╭─ Exercise material
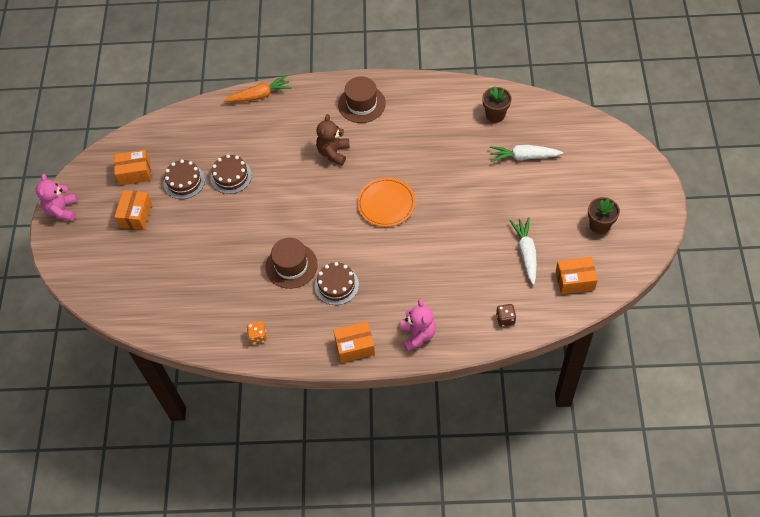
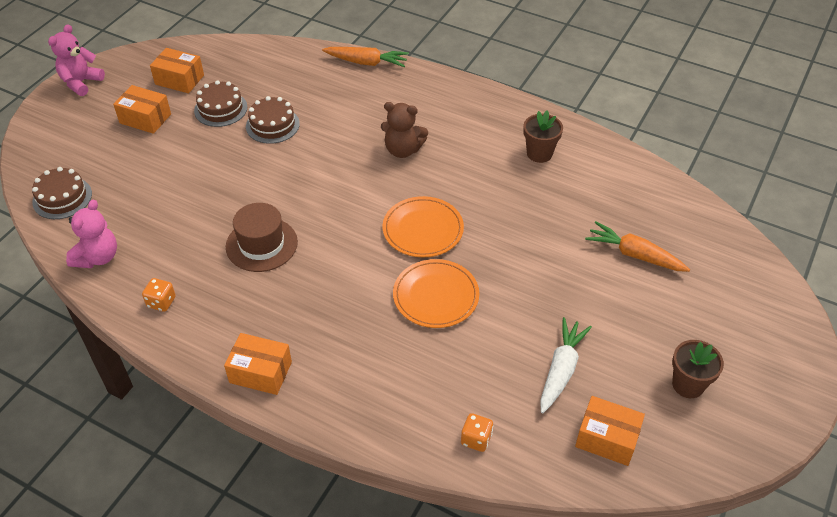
camera: 25 degrees right, 10 degrees down
(136, 215) = (145, 118): orange box -> orange box turned 75 degrees clockwise
(333, 152) = (403, 150): brown teddy bear -> brown teddy bear turned 120 degrees counterclockwise
(336, 285) = (295, 291): brown cake -> brown cake (62, 198)
(362, 104) = (473, 115): brown hat -> none
(418, 335) = (347, 399): pink teddy bear -> pink teddy bear (98, 257)
(424, 244) = (436, 296): none -> orange plate
(495, 115) = (628, 193): brown flower pot -> brown flower pot (539, 153)
(505, 319) = (476, 439): brown dice -> orange dice
(523, 157) = (634, 254): white carrot -> orange carrot

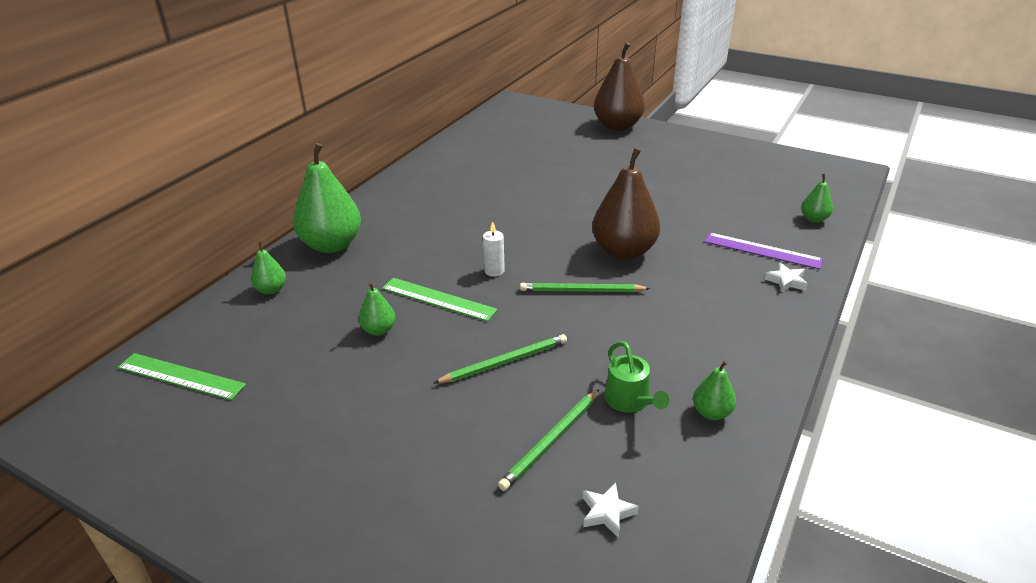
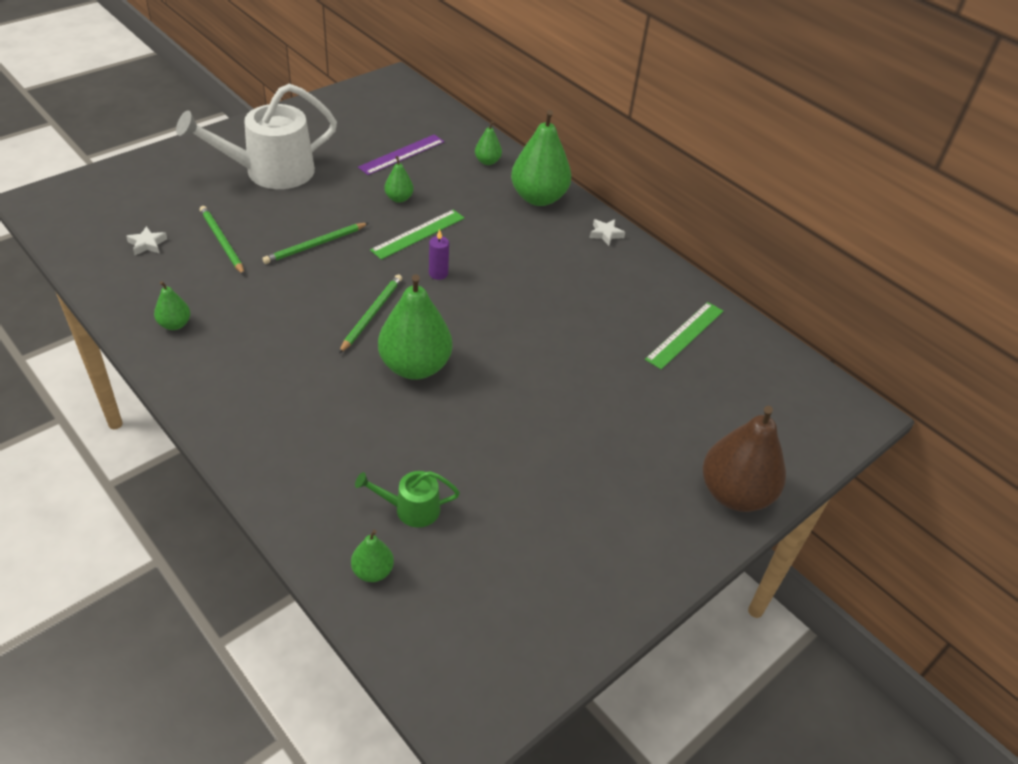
camera: 105 degrees right, 10 degrees up
(181, 376) = (409, 119): green ruler -> green ruler (685, 335)
(371, 461) = (271, 172): none -> white watering can
(494, 271) = (438, 274): white candle -> purple candle
(505, 362) = (315, 245): green pencil -> green pencil turned 60 degrees clockwise
(623, 251) = (415, 366): brown pear -> green pear
(630, 401) = (223, 289): green watering can -> green watering can (411, 509)
(762, 250) = (344, 477): purple ruler -> purple ruler (402, 154)
(786, 281) = (280, 464): white star -> white star (605, 234)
╰─
(Exercise aim)
Tally the lines of the data that include the word "teddy". Reply with the number only.

(Output of the task)
2